Action item ▸
When you copy the records, keep every word exact and leave the pictures out.

Frame-by-frame shape edits ▸
-*-*-

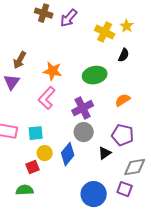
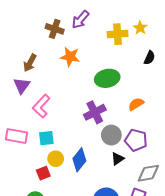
brown cross: (44, 13) -> (55, 29), moved
yellow cross: (105, 32) -> (118, 34), turned -30
black semicircle: (124, 55) -> (149, 58), moved
orange star: (53, 71) -> (70, 57), moved
pink L-shape: (47, 98) -> (41, 106), moved
gray circle: (84, 132) -> (111, 135), moved

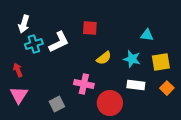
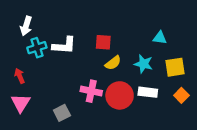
red square: (90, 28) -> (103, 42), moved
white L-shape: (59, 42) -> (64, 45), turned 30
red circle: (110, 103) -> (120, 95), moved

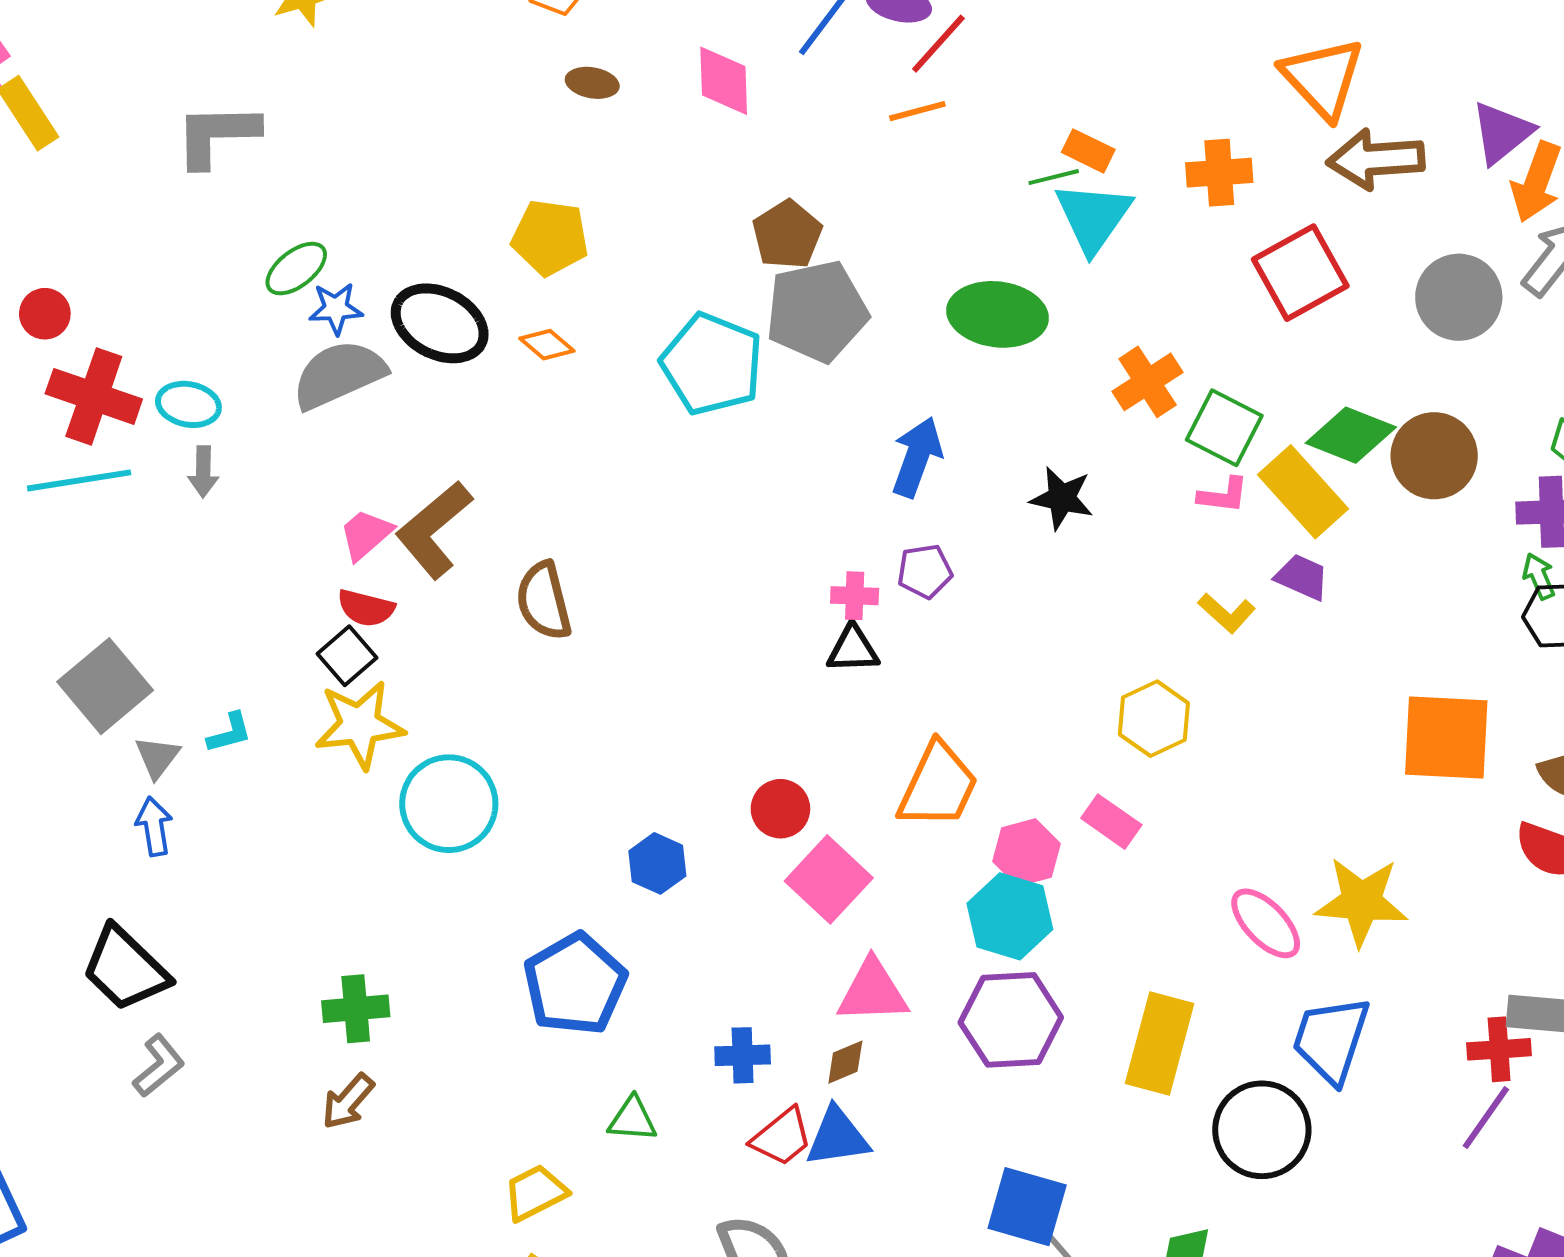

-*-*-

Problem solution ▸
brown cross: (44, 13) -> (55, 29), moved
yellow cross: (105, 32) -> (118, 34), turned -30
black semicircle: (124, 55) -> (149, 58), moved
orange star: (53, 71) -> (70, 57), moved
pink L-shape: (47, 98) -> (41, 106), moved
gray circle: (84, 132) -> (111, 135), moved

red square: (90, 28) -> (103, 42), moved
white L-shape: (59, 42) -> (64, 45), turned 30
red circle: (110, 103) -> (120, 95), moved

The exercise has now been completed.